**Data section**.
--------------------

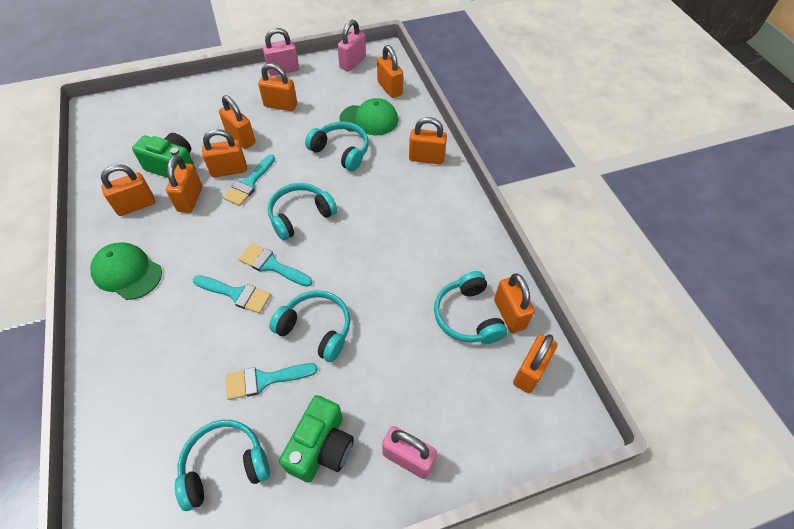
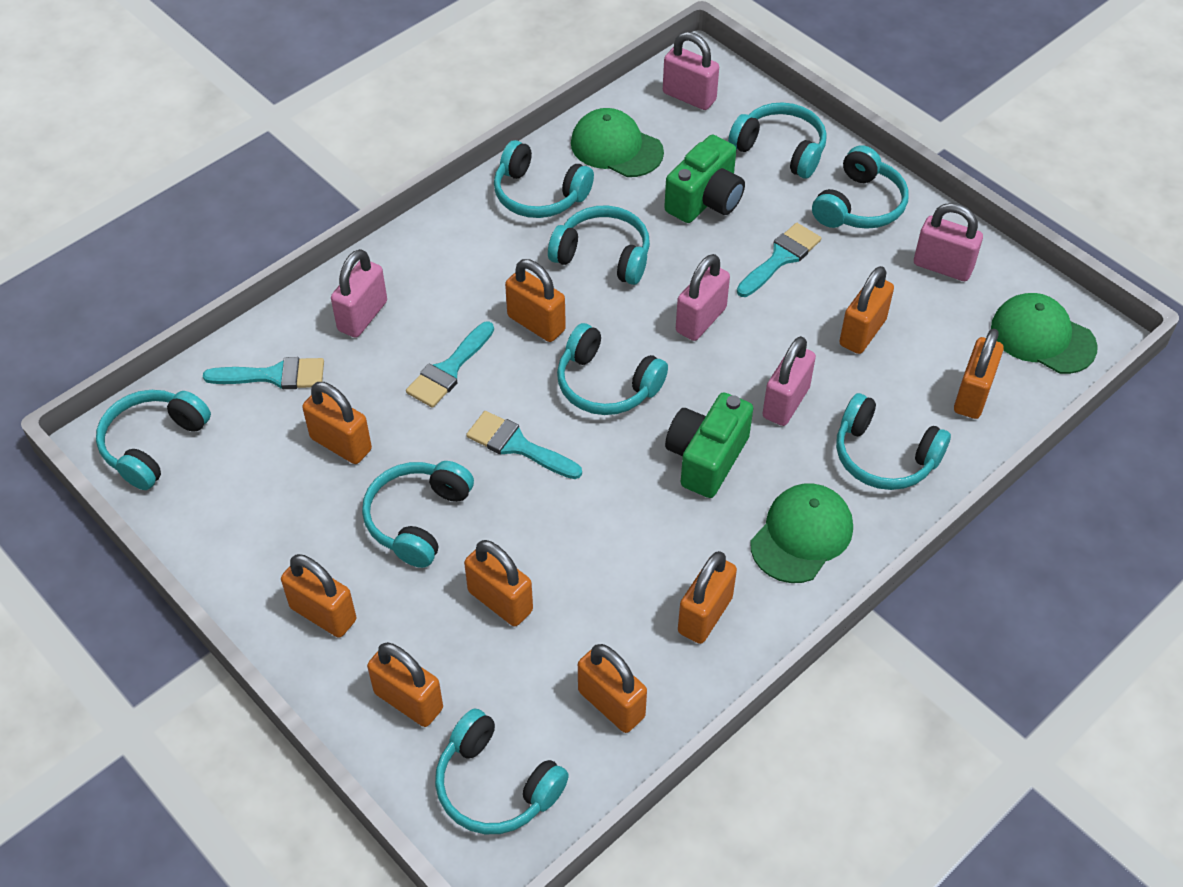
green cap: 2 -> 3
pink padlock: 3 -> 5
turquoise headphones: 5 -> 9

--------------------

**Task directions**.
With the pictures set aside, return each line of the listing exactly as given.

**Result for this task**.
green cap: 2 -> 3
pink padlock: 3 -> 5
turquoise headphones: 5 -> 9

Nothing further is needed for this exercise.